● **Try it**:
Output exactly the span of lines beginning with the one that holds "blue circle: (164, 361) -> (151, 344), moved" and ending with the last line of the data below.

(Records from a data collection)
***

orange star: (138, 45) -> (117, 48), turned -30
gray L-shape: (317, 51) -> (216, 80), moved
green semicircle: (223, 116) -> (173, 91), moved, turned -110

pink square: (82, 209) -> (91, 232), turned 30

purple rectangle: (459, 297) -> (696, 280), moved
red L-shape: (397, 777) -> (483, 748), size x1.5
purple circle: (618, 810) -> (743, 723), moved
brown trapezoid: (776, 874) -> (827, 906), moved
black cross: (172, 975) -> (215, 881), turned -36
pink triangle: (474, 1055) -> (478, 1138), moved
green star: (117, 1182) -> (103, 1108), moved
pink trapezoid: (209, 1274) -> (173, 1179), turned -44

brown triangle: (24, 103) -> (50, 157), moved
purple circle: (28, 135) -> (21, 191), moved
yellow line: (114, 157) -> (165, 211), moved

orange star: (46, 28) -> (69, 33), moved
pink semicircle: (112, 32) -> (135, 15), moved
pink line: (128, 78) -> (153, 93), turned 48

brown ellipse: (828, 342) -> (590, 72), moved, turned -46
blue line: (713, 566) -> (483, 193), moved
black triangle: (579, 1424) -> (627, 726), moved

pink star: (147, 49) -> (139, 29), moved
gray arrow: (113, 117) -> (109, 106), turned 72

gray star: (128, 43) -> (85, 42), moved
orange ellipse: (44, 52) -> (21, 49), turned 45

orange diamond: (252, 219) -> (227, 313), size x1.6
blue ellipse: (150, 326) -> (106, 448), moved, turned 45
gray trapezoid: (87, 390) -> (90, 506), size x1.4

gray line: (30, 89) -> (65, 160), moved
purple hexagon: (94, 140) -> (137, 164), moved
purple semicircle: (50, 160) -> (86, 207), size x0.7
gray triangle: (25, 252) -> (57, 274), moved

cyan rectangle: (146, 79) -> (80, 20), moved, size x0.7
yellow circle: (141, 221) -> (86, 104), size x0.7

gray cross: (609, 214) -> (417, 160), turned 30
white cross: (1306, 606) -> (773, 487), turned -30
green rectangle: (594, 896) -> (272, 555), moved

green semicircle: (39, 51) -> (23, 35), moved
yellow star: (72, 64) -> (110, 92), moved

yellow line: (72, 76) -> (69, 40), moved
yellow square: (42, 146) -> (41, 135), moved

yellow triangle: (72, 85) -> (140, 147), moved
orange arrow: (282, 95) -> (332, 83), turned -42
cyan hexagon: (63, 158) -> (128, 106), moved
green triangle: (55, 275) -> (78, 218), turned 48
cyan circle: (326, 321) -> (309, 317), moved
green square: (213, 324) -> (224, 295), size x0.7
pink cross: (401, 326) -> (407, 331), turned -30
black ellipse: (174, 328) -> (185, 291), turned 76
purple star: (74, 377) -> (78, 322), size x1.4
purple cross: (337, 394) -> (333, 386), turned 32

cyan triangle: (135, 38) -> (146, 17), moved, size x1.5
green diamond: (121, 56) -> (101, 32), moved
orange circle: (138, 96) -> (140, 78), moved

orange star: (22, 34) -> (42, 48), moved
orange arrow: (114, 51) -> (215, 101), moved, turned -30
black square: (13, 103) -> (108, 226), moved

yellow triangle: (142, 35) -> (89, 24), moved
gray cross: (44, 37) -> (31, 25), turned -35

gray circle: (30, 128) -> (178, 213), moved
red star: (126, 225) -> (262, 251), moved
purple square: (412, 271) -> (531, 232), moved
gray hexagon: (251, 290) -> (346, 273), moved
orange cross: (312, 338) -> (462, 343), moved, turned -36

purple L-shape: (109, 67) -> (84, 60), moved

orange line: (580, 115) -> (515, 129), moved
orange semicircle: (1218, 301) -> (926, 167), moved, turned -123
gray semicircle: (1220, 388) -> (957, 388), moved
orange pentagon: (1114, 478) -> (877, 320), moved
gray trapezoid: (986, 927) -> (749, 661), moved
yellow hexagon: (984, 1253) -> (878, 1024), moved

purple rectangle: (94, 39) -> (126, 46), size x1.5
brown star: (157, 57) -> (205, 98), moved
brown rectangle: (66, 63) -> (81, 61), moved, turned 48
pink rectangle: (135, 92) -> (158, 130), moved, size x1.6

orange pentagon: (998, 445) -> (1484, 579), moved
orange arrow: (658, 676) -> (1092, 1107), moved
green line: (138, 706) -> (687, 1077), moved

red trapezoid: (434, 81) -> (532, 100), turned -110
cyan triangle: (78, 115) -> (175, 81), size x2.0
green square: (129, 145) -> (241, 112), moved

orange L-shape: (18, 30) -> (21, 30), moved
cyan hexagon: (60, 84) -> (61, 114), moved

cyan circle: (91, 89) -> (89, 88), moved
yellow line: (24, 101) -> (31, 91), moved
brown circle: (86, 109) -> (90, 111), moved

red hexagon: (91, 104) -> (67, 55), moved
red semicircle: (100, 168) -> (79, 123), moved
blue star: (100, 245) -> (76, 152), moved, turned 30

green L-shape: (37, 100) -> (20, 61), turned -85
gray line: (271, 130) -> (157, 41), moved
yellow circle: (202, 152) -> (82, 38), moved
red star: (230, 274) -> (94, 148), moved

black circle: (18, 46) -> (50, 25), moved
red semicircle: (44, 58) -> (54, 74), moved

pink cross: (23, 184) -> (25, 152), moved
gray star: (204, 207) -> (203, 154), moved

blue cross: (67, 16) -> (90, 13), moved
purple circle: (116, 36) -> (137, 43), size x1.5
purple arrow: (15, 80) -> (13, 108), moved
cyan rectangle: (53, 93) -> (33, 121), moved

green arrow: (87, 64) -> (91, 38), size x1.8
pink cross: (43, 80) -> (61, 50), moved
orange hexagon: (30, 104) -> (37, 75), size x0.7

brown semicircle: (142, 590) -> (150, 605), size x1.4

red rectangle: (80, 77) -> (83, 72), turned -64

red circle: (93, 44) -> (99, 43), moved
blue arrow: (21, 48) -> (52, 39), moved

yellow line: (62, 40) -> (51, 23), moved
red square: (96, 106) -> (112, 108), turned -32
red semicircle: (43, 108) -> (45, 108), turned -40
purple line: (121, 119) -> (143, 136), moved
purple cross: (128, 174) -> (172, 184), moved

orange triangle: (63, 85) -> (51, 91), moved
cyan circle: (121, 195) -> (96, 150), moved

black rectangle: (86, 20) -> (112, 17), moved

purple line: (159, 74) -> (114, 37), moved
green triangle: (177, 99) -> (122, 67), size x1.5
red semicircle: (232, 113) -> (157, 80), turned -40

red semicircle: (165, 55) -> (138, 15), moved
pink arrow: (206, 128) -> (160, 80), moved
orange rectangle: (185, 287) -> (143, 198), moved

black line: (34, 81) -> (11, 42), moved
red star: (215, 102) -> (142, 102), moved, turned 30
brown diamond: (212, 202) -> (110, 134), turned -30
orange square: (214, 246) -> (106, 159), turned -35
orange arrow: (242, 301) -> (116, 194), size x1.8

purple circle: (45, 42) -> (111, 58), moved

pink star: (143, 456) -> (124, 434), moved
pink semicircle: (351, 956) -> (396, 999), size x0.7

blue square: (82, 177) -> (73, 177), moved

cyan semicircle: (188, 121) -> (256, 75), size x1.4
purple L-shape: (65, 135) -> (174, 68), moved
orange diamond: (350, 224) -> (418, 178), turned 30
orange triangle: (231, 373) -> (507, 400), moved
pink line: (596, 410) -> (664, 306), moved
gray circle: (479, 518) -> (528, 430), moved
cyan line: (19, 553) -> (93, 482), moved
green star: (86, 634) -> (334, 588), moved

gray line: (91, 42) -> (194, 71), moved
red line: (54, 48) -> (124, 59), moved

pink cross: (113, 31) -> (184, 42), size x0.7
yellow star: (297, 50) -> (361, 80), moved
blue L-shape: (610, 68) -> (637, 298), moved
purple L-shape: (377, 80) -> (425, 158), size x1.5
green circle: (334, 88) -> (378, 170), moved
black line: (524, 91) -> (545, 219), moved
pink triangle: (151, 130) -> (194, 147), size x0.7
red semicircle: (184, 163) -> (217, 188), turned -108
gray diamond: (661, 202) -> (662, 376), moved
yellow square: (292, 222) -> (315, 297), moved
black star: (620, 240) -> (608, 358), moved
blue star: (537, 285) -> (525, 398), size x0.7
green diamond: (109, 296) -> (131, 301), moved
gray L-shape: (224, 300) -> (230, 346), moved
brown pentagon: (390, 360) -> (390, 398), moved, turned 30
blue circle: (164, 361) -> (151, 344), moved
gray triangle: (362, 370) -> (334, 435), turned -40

***

● **Exercise solution**:
blue circle: (164, 361) -> (151, 344), moved
gray triangle: (362, 370) -> (334, 435), turned -40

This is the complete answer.